-- Opening Marker --

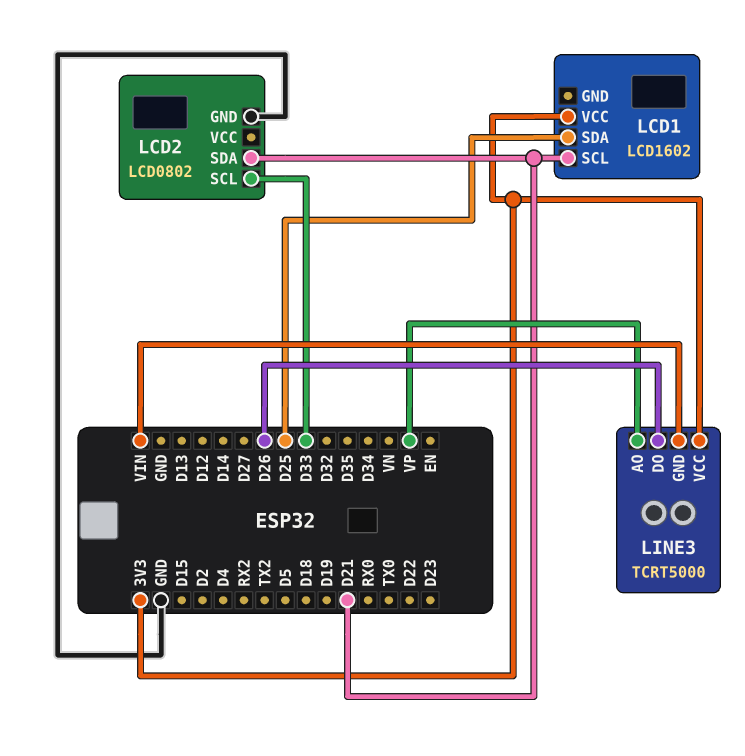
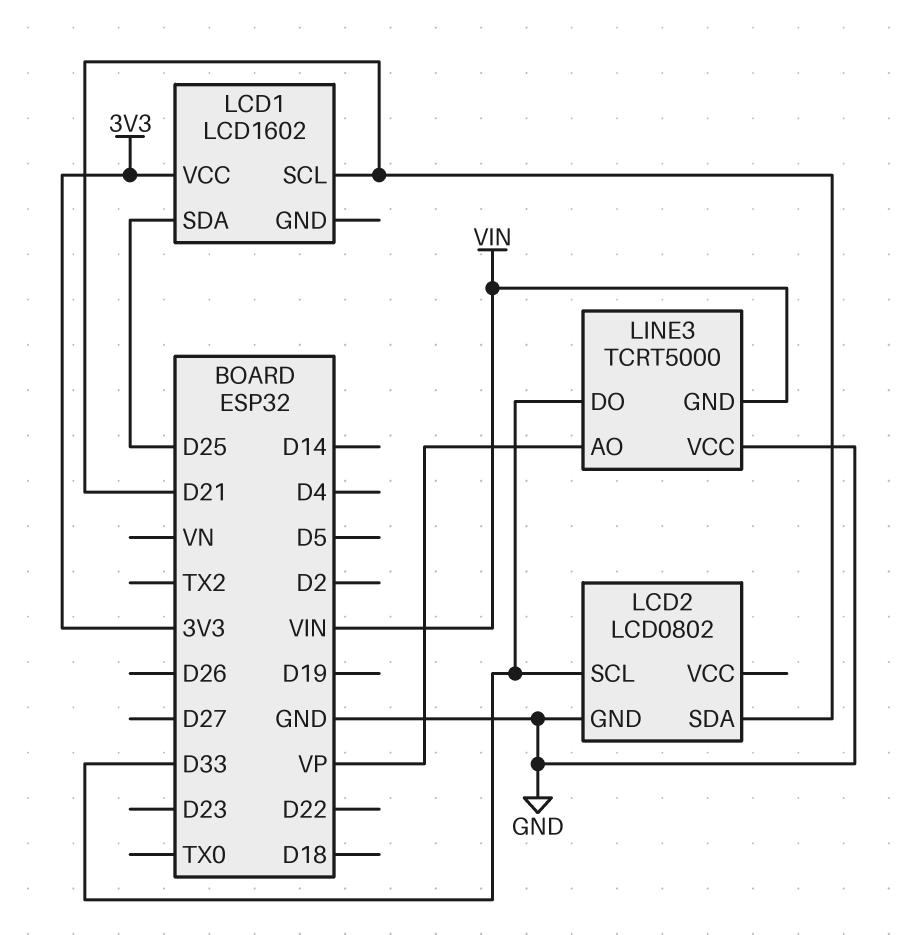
LINE3 pin DO: D26 -> D33
LINE3 pin VCC: 3V3 -> GND

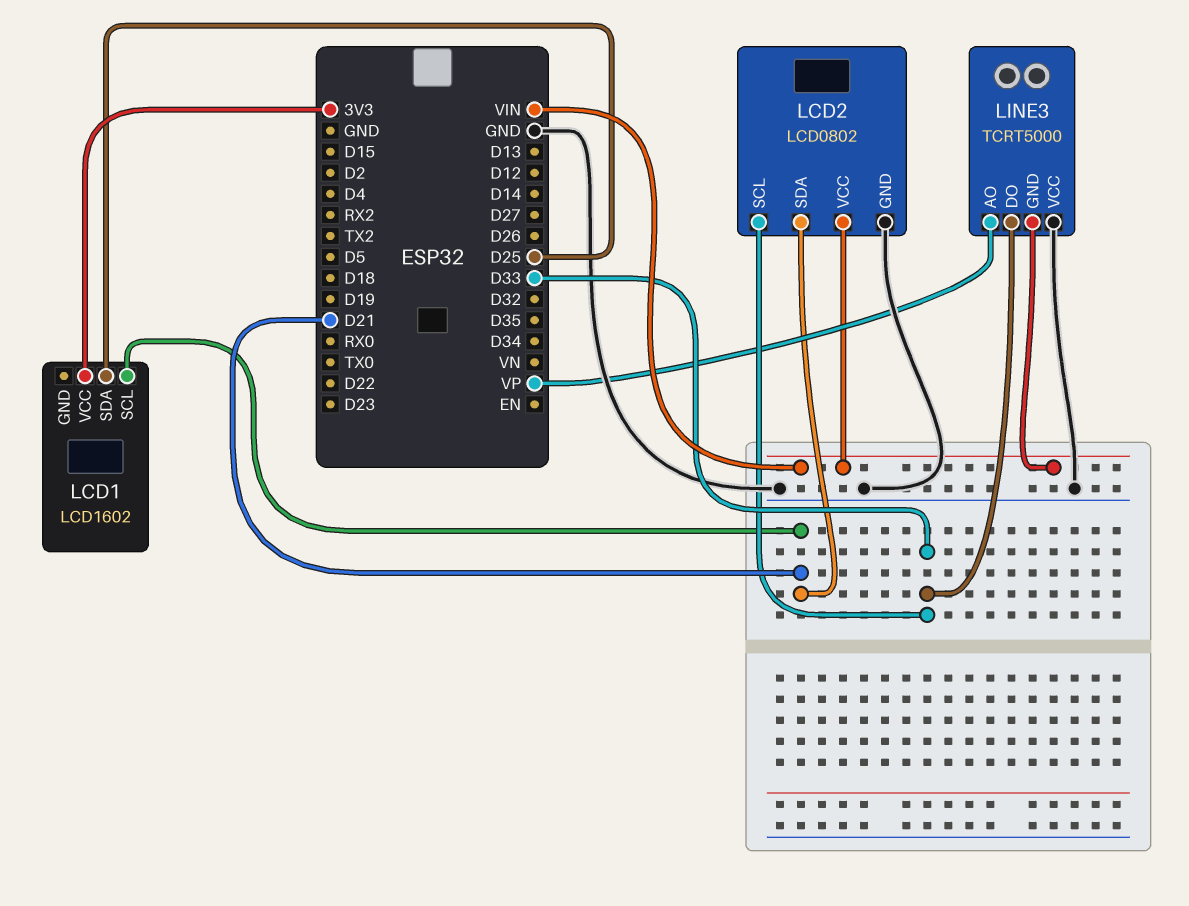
LCD2 pin VCC: none -> VIN

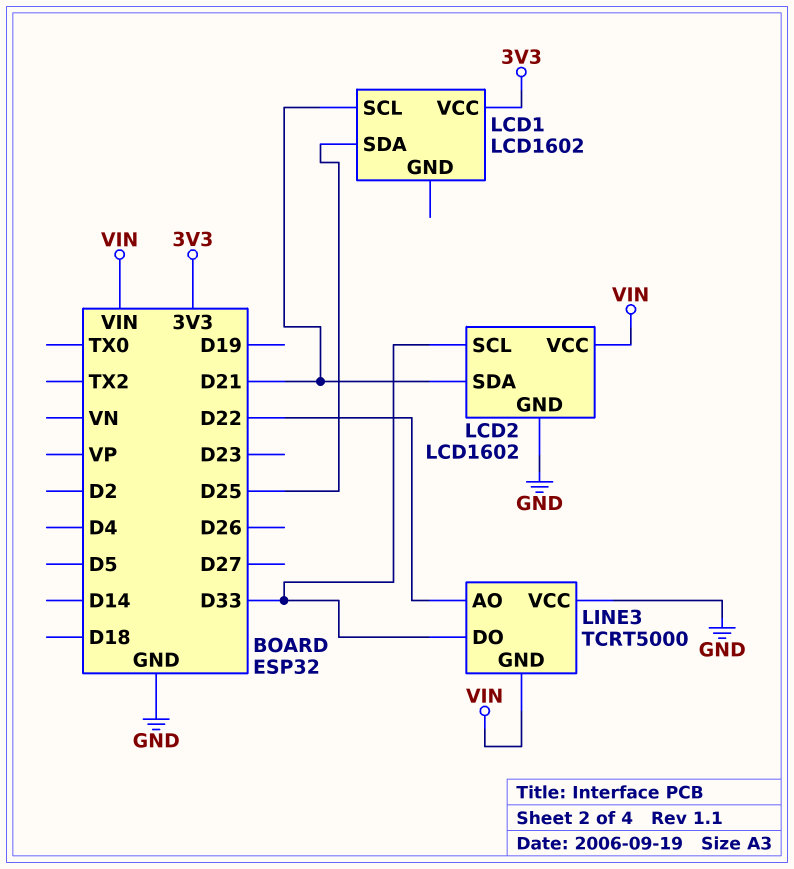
LCD2: LCD0802 -> LCD1602
LINE3 pin AO: VP -> D22

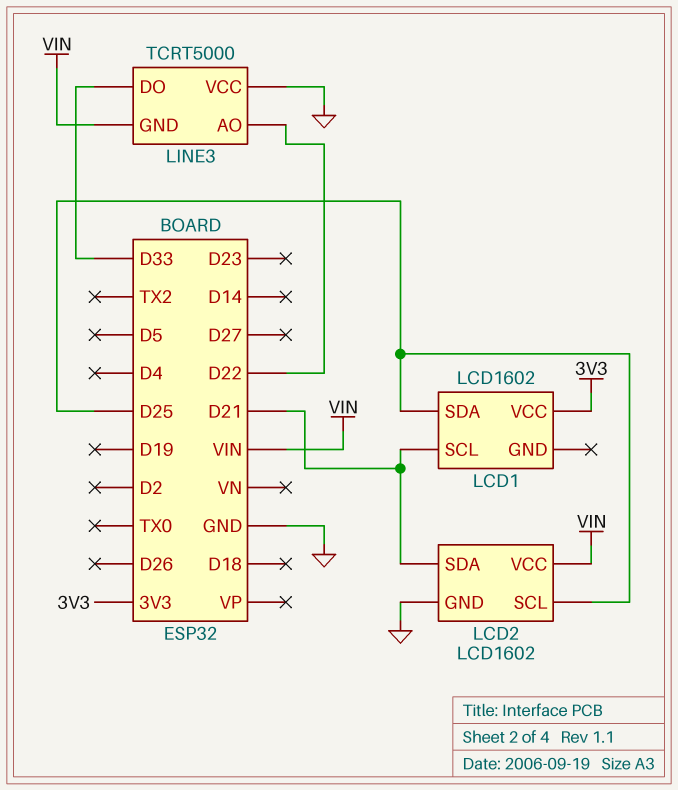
LCD2 pin SCL: D33 -> D25

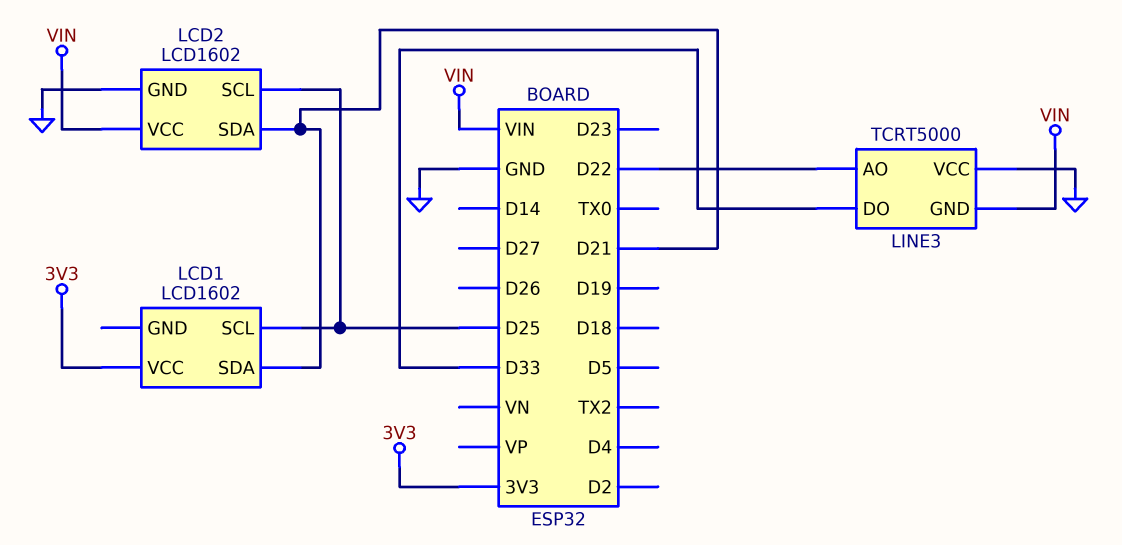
LCD1 pin SCL: D21 -> D25
LCD1 pin SDA: D25 -> D21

-- Closing Marker --

▶ **ACTION ITEM**
Could you give all the records again, exactly, minus the pictures?

▶ **ANSWER FOR THIS EXERCISE**
LINE3 pin DO: D26 -> D33
LINE3 pin VCC: 3V3 -> GND

LCD2 pin VCC: none -> VIN

LCD2: LCD0802 -> LCD1602
LINE3 pin AO: VP -> D22

LCD2 pin SCL: D33 -> D25

LCD1 pin SCL: D21 -> D25
LCD1 pin SDA: D25 -> D21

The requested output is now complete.